» **Your assignment**
Set the records down again, exactly, without their images.

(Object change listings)
= Beginning of Section =
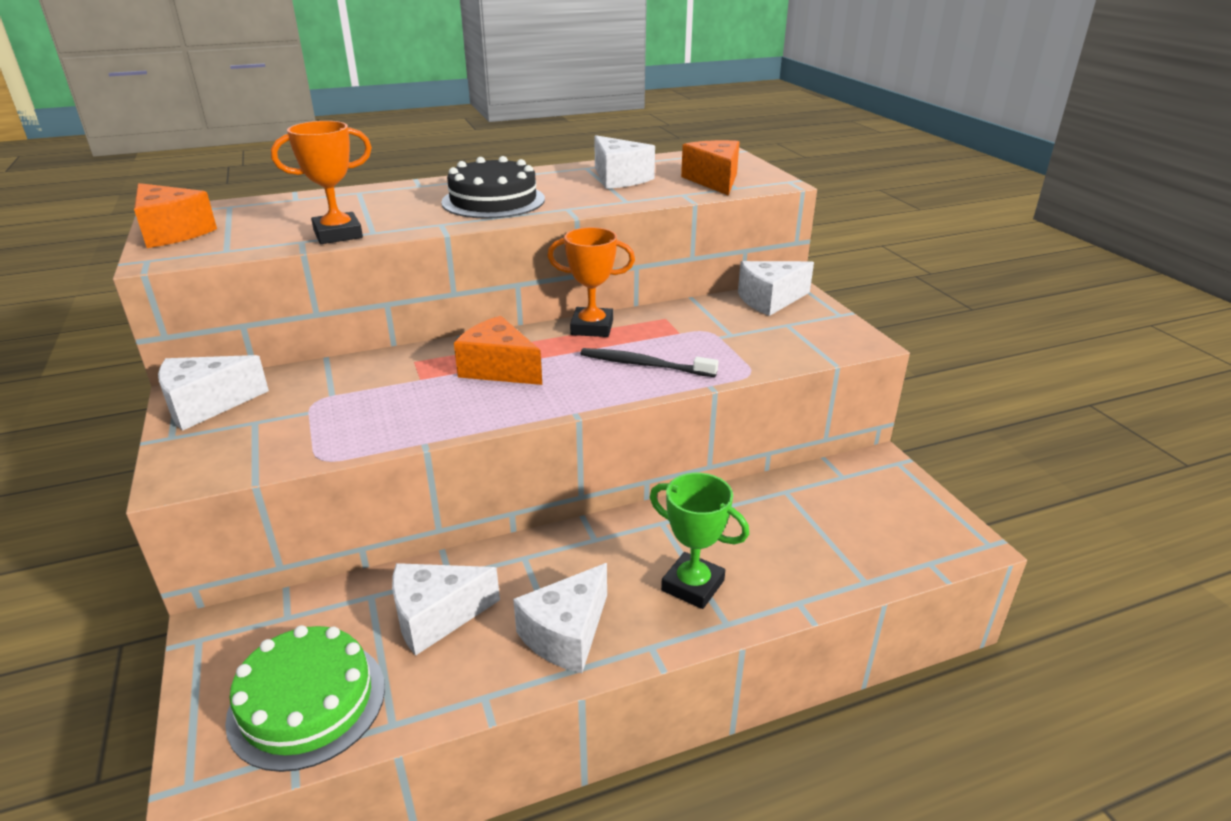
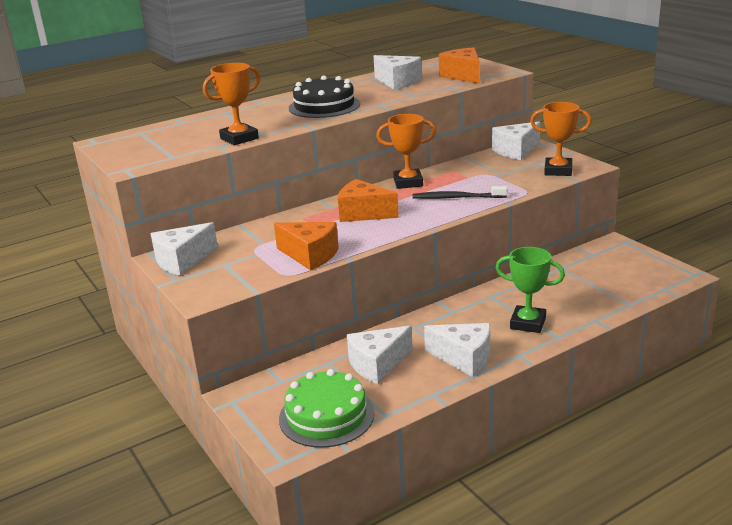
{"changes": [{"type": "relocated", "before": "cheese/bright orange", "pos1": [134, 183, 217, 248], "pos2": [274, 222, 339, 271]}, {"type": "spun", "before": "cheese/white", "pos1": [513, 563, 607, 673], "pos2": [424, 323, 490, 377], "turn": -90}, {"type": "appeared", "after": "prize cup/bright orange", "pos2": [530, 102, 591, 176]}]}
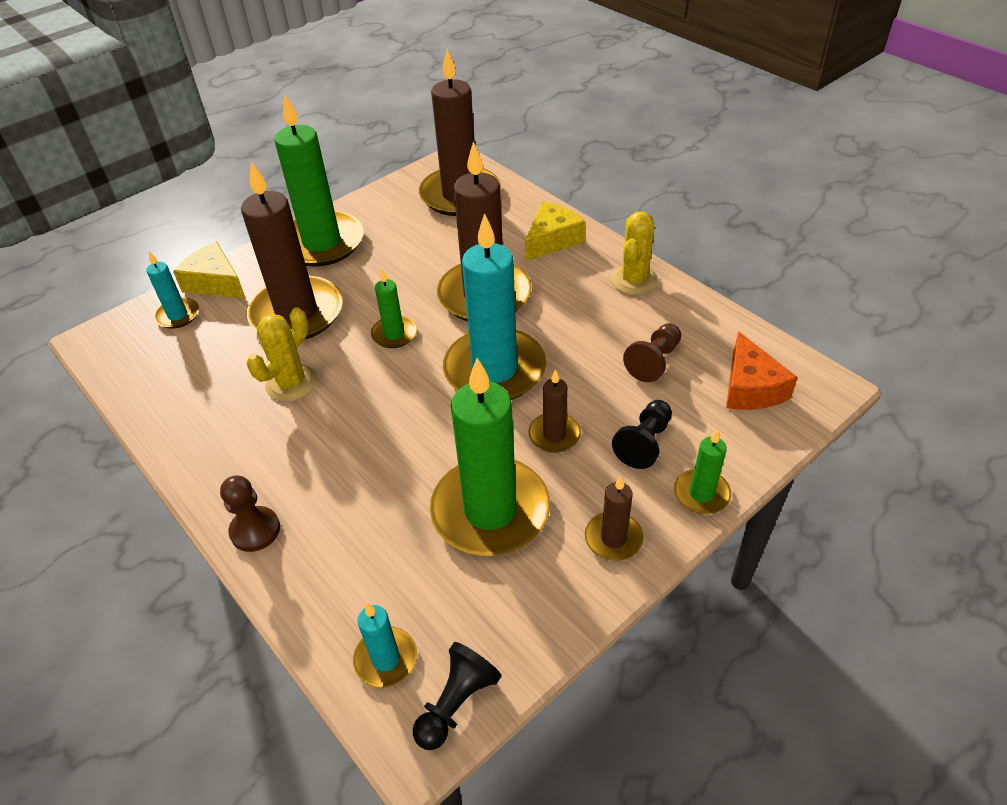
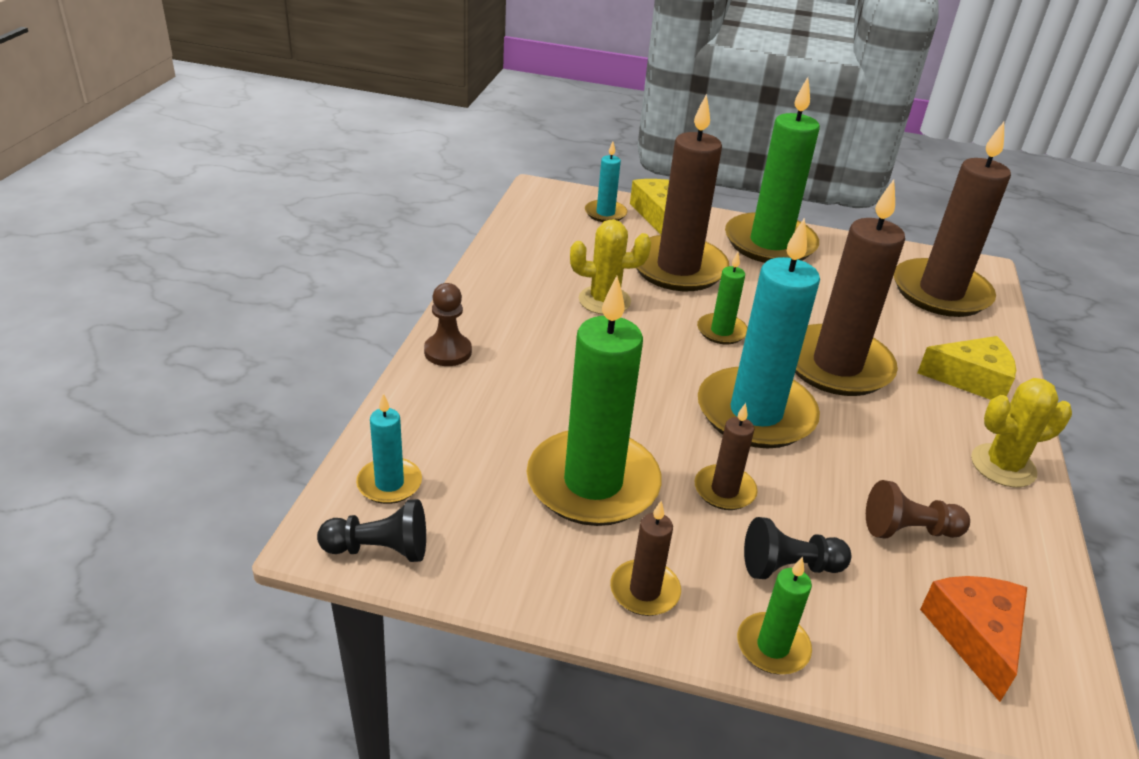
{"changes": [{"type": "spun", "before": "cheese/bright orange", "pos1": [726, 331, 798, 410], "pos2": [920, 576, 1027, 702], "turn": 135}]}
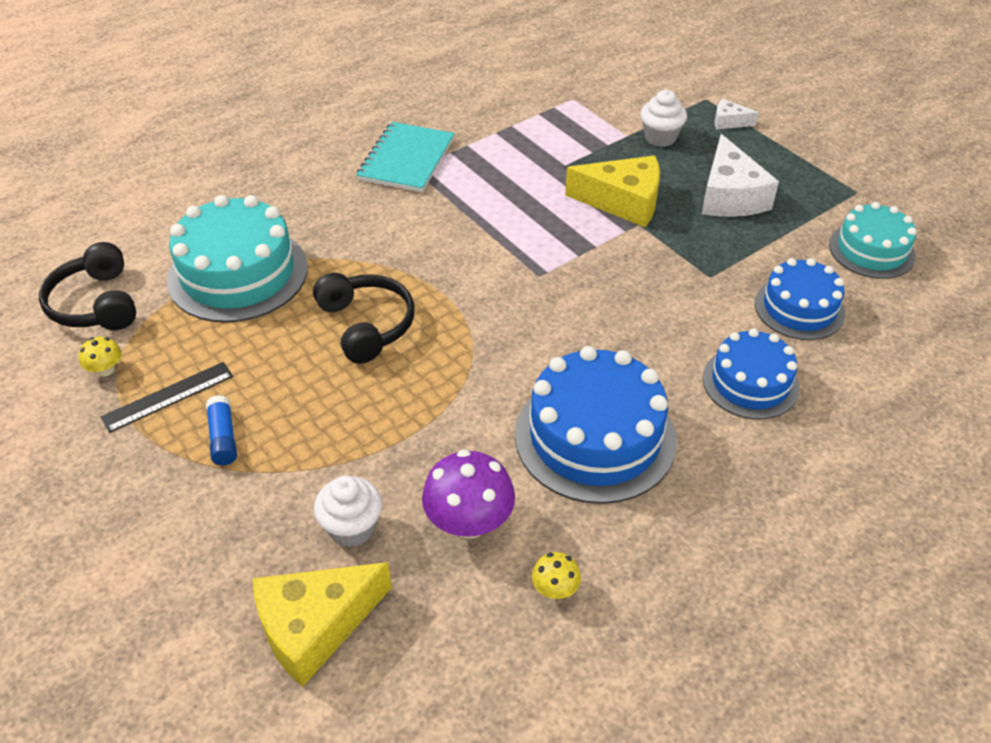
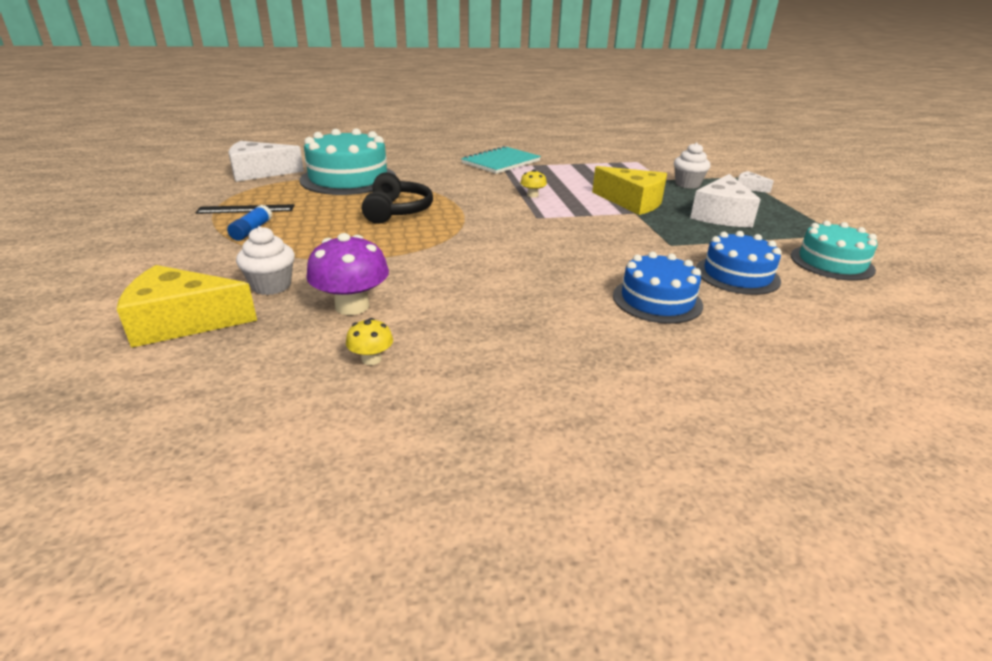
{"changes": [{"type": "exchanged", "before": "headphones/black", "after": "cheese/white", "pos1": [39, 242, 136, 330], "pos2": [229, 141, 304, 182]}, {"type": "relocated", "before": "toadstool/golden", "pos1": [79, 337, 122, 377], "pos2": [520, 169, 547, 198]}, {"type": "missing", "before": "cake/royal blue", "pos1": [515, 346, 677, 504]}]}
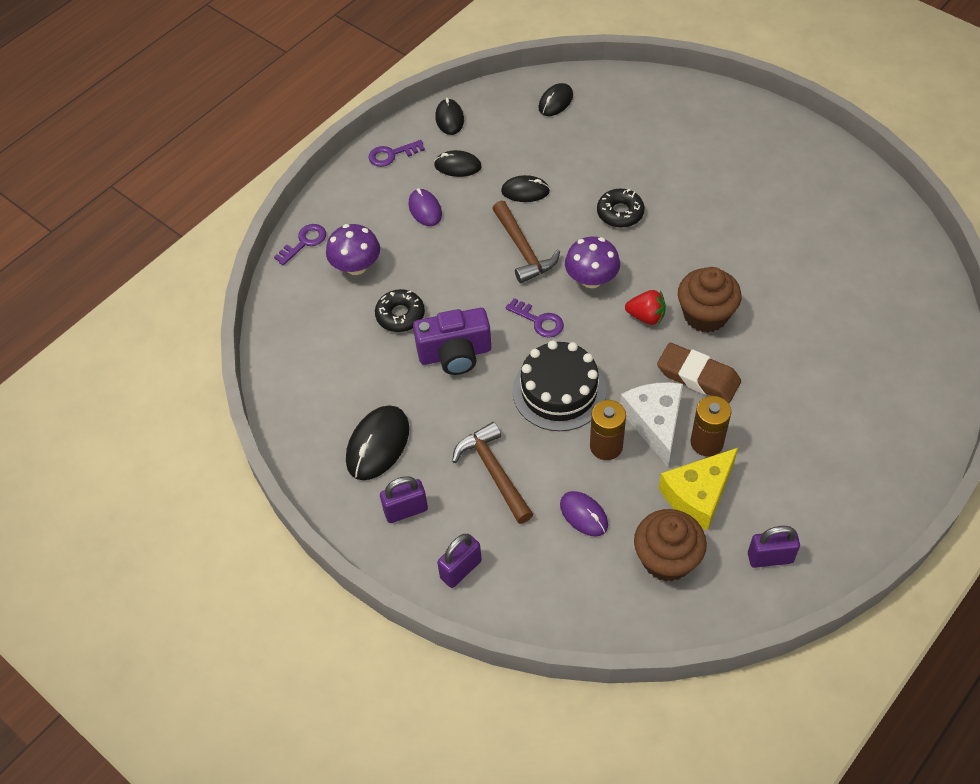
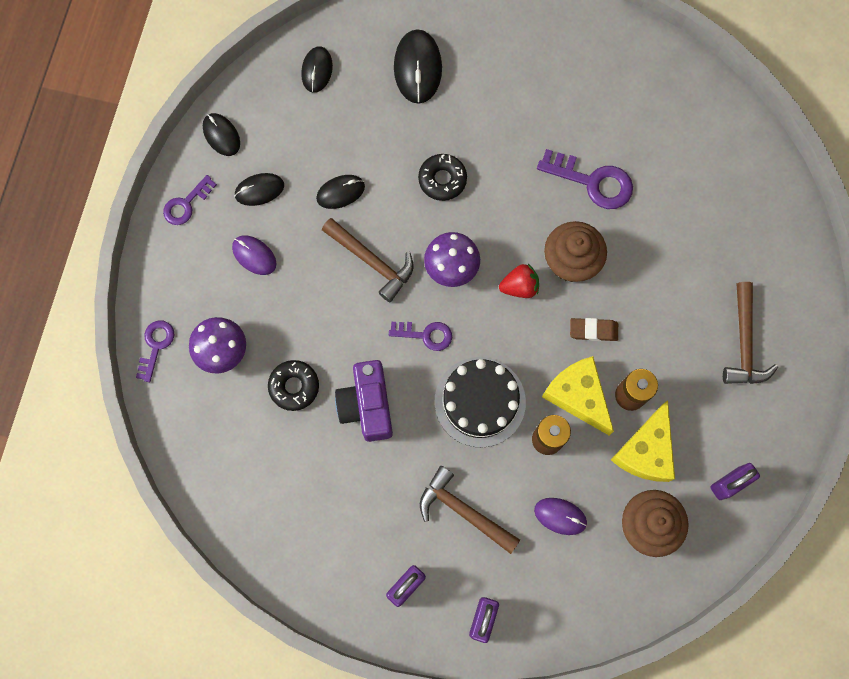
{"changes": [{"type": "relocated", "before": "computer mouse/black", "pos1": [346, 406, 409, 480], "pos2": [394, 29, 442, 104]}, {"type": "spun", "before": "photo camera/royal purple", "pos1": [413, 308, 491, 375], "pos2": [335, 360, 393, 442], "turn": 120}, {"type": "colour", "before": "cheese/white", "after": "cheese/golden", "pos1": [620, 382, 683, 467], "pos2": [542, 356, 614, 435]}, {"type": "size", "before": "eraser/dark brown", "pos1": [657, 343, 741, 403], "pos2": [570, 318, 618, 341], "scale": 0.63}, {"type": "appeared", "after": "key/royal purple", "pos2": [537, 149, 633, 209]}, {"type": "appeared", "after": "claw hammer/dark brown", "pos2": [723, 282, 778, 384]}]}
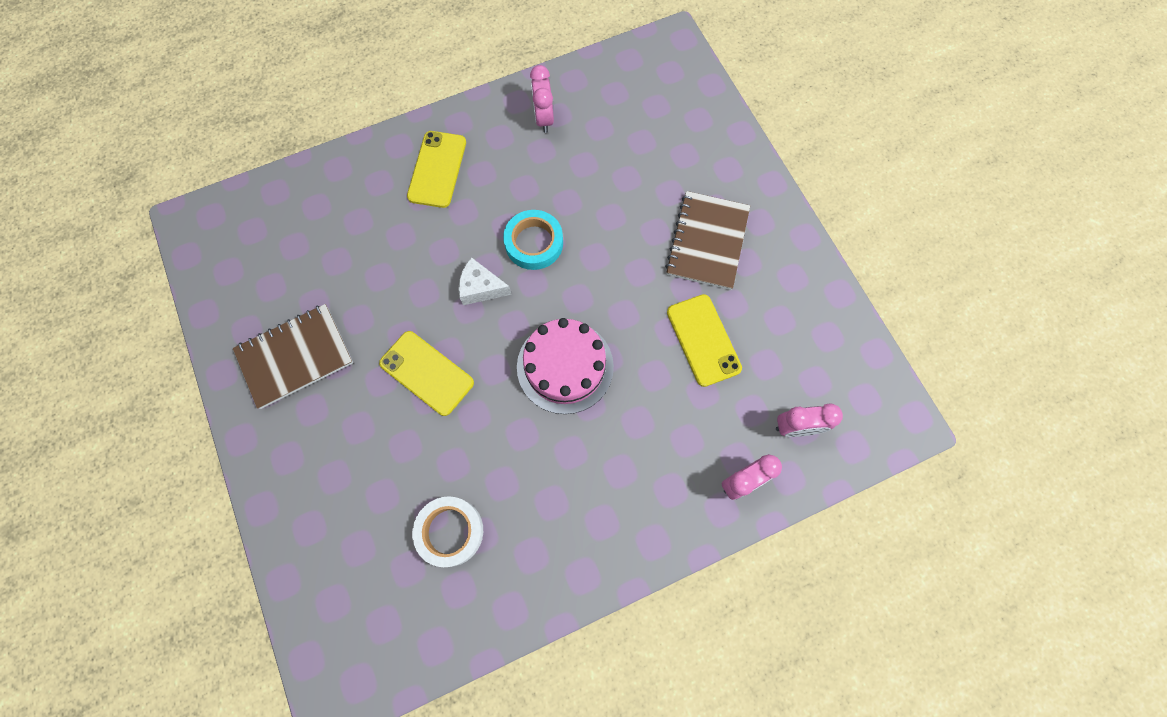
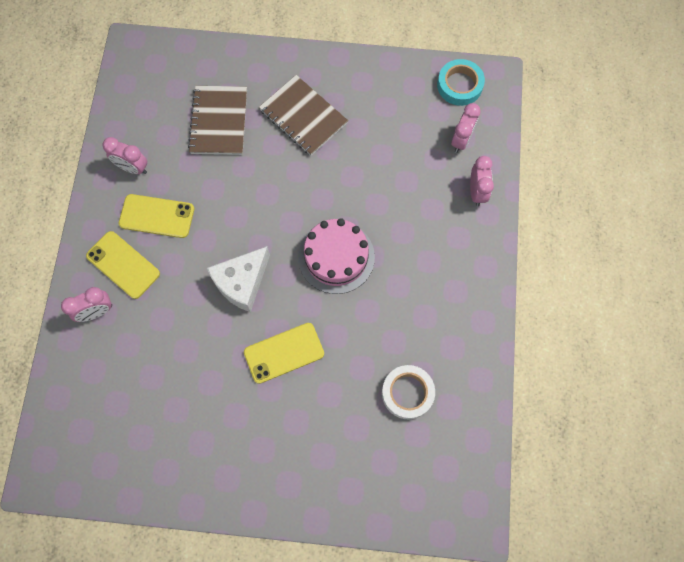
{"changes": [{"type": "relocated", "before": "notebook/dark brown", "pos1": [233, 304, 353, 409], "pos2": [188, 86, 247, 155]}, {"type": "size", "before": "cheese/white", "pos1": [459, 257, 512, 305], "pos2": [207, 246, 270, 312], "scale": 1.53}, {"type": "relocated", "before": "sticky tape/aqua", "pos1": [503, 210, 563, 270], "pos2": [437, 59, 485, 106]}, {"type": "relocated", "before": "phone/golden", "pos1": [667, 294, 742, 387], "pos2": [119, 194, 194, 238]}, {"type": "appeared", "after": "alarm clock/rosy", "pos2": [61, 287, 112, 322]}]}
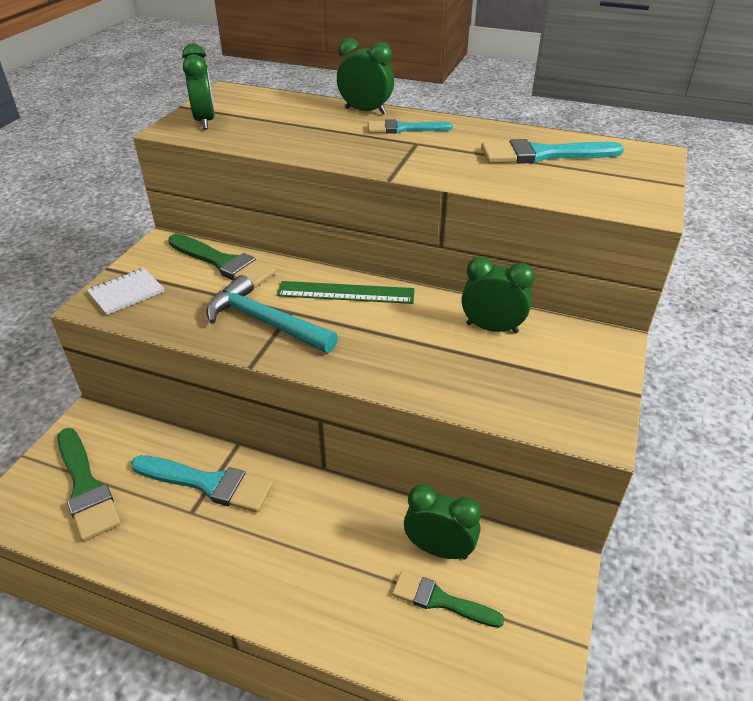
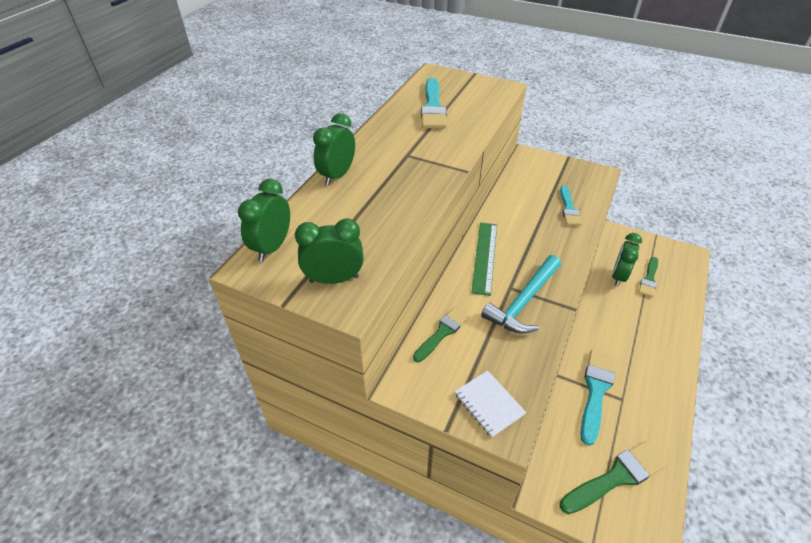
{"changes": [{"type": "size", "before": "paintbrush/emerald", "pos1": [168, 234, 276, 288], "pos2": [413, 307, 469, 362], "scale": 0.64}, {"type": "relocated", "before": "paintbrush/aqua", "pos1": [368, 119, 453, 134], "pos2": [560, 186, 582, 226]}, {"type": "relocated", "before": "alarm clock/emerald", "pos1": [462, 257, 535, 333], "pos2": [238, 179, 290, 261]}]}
= End of Section =
» **Task answer**
{"changes": [{"type": "relocated", "before": "cheese/bright orange", "pos1": [134, 183, 217, 248], "pos2": [274, 222, 339, 271]}, {"type": "spun", "before": "cheese/white", "pos1": [513, 563, 607, 673], "pos2": [424, 323, 490, 377], "turn": -90}, {"type": "appeared", "after": "prize cup/bright orange", "pos2": [530, 102, 591, 176]}]}
{"changes": [{"type": "spun", "before": "cheese/bright orange", "pos1": [726, 331, 798, 410], "pos2": [920, 576, 1027, 702], "turn": 135}]}
{"changes": [{"type": "exchanged", "before": "headphones/black", "after": "cheese/white", "pos1": [39, 242, 136, 330], "pos2": [229, 141, 304, 182]}, {"type": "relocated", "before": "toadstool/golden", "pos1": [79, 337, 122, 377], "pos2": [520, 169, 547, 198]}, {"type": "missing", "before": "cake/royal blue", "pos1": [515, 346, 677, 504]}]}
{"changes": [{"type": "relocated", "before": "computer mouse/black", "pos1": [346, 406, 409, 480], "pos2": [394, 29, 442, 104]}, {"type": "spun", "before": "photo camera/royal purple", "pos1": [413, 308, 491, 375], "pos2": [335, 360, 393, 442], "turn": 120}, {"type": "colour", "before": "cheese/white", "after": "cheese/golden", "pos1": [620, 382, 683, 467], "pos2": [542, 356, 614, 435]}, {"type": "size", "before": "eraser/dark brown", "pos1": [657, 343, 741, 403], "pos2": [570, 318, 618, 341], "scale": 0.63}, {"type": "appeared", "after": "key/royal purple", "pos2": [537, 149, 633, 209]}, {"type": "appeared", "after": "claw hammer/dark brown", "pos2": [723, 282, 778, 384]}]}
{"changes": [{"type": "relocated", "before": "notebook/dark brown", "pos1": [233, 304, 353, 409], "pos2": [188, 86, 247, 155]}, {"type": "size", "before": "cheese/white", "pos1": [459, 257, 512, 305], "pos2": [207, 246, 270, 312], "scale": 1.53}, {"type": "relocated", "before": "sticky tape/aqua", "pos1": [503, 210, 563, 270], "pos2": [437, 59, 485, 106]}, {"type": "relocated", "before": "phone/golden", "pos1": [667, 294, 742, 387], "pos2": [119, 194, 194, 238]}, {"type": "appeared", "after": "alarm clock/rosy", "pos2": [61, 287, 112, 322]}]}
{"changes": [{"type": "size", "before": "paintbrush/emerald", "pos1": [168, 234, 276, 288], "pos2": [413, 307, 469, 362], "scale": 0.64}, {"type": "relocated", "before": "paintbrush/aqua", "pos1": [368, 119, 453, 134], "pos2": [560, 186, 582, 226]}, {"type": "relocated", "before": "alarm clock/emerald", "pos1": [462, 257, 535, 333], "pos2": [238, 179, 290, 261]}]}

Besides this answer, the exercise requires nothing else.